[Structured diff data]

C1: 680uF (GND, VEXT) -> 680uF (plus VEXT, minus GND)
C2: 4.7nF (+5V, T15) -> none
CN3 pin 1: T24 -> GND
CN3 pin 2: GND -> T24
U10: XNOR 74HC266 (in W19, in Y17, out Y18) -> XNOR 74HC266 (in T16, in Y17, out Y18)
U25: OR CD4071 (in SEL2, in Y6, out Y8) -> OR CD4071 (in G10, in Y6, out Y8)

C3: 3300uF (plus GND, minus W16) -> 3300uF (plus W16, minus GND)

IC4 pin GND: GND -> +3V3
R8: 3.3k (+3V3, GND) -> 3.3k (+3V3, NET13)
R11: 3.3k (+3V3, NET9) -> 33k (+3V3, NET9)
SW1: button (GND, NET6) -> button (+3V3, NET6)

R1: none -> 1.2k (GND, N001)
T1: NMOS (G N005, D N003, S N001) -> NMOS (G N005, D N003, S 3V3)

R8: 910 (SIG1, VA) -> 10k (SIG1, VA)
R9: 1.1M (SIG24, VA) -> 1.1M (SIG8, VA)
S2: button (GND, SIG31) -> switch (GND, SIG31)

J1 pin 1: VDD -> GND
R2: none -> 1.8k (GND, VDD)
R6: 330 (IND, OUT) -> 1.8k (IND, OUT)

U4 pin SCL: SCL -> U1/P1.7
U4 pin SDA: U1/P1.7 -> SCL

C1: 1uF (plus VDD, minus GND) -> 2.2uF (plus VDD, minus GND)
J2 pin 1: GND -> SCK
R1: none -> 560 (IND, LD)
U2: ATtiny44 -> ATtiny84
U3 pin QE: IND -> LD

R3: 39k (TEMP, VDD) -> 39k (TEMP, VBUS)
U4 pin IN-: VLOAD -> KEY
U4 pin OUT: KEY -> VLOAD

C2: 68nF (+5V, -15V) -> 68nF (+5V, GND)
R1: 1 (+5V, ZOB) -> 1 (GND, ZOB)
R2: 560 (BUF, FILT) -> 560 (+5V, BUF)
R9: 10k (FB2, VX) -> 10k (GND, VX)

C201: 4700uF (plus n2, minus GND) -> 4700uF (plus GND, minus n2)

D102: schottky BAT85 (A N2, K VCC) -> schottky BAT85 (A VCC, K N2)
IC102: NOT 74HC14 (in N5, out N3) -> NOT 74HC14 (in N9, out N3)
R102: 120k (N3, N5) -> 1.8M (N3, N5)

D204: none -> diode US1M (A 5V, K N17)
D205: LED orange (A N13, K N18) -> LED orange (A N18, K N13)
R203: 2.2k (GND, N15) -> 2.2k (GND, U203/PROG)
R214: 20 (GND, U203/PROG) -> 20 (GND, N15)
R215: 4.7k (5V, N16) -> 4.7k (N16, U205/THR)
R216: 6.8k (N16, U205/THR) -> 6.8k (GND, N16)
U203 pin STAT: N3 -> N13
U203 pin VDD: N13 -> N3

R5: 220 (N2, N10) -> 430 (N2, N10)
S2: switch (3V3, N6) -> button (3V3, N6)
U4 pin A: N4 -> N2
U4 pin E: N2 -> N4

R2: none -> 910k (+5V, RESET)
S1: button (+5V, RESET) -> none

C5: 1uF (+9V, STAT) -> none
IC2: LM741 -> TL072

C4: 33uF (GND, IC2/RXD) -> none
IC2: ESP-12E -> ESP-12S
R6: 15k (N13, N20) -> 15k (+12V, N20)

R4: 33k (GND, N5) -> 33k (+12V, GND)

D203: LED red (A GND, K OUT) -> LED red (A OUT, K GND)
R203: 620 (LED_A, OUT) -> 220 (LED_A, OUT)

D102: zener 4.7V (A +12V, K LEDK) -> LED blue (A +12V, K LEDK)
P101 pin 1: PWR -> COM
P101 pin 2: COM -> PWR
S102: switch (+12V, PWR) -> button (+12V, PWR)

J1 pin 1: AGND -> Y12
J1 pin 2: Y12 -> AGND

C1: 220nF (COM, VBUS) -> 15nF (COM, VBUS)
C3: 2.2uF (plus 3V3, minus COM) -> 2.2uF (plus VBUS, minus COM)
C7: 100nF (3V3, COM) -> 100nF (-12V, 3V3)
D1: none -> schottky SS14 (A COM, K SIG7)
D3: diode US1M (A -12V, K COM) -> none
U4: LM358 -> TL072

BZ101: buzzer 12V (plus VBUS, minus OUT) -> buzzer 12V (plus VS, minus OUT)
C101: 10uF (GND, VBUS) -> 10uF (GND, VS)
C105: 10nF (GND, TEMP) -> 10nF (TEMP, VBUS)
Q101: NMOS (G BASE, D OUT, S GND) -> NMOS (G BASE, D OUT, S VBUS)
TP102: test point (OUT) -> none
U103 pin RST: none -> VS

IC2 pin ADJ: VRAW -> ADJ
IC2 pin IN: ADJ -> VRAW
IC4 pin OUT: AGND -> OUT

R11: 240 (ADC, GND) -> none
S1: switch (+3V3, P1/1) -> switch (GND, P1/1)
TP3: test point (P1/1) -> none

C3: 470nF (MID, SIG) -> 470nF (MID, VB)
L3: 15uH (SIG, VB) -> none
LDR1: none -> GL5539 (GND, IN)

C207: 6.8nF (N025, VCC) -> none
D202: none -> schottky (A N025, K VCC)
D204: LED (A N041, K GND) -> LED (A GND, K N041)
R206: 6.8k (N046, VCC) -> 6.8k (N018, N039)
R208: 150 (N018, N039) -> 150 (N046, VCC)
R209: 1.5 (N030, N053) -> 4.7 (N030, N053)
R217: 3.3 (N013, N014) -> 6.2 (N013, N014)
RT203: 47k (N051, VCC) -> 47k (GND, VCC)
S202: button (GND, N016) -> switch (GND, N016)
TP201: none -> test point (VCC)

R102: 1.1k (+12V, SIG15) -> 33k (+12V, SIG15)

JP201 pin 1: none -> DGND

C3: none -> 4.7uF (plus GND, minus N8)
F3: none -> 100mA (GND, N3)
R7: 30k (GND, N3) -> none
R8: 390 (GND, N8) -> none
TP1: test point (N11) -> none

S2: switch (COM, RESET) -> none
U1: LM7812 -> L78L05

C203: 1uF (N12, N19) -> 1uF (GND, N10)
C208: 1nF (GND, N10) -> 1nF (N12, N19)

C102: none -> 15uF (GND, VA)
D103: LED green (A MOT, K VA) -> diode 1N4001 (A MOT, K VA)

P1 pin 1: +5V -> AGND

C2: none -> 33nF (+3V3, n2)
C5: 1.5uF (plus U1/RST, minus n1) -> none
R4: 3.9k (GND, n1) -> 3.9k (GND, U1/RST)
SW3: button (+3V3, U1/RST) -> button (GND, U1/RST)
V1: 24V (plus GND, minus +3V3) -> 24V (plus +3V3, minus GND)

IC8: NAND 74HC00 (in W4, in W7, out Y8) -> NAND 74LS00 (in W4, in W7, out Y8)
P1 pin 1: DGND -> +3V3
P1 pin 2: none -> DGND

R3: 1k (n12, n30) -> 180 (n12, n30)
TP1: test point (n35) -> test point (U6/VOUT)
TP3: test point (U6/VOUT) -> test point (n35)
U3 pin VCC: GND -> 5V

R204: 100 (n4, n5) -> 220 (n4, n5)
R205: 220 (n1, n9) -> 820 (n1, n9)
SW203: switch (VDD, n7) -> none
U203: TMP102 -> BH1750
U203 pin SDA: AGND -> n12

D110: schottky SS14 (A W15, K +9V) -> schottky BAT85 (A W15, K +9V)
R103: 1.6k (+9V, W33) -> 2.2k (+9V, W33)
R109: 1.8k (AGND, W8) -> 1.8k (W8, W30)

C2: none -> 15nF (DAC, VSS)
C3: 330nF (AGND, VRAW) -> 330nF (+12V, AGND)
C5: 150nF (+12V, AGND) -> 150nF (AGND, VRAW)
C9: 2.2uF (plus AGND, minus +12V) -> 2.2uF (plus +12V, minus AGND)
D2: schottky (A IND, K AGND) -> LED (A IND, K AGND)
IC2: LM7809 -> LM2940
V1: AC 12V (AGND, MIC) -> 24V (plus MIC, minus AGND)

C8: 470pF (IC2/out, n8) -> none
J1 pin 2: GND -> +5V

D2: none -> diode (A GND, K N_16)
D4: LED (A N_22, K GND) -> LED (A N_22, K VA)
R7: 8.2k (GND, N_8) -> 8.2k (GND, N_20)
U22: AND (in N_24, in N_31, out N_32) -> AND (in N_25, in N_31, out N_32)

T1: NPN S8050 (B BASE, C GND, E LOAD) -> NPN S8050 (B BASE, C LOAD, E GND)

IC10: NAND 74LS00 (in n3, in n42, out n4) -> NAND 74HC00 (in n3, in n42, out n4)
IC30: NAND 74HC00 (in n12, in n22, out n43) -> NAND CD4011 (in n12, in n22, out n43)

» **REQUIRED WORK**: The lines from the top of the data above down to the line containing "R8: 910 (SIG1, VA) -> 10k (SIG1, VA)" are to be copied exactly; no other line should appear.

» **THE ANSWER**:
C1: 680uF (GND, VEXT) -> 680uF (plus VEXT, minus GND)
C2: 4.7nF (+5V, T15) -> none
CN3 pin 1: T24 -> GND
CN3 pin 2: GND -> T24
U10: XNOR 74HC266 (in W19, in Y17, out Y18) -> XNOR 74HC266 (in T16, in Y17, out Y18)
U25: OR CD4071 (in SEL2, in Y6, out Y8) -> OR CD4071 (in G10, in Y6, out Y8)

C3: 3300uF (plus GND, minus W16) -> 3300uF (plus W16, minus GND)

IC4 pin GND: GND -> +3V3
R8: 3.3k (+3V3, GND) -> 3.3k (+3V3, NET13)
R11: 3.3k (+3V3, NET9) -> 33k (+3V3, NET9)
SW1: button (GND, NET6) -> button (+3V3, NET6)

R1: none -> 1.2k (GND, N001)
T1: NMOS (G N005, D N003, S N001) -> NMOS (G N005, D N003, S 3V3)

R8: 910 (SIG1, VA) -> 10k (SIG1, VA)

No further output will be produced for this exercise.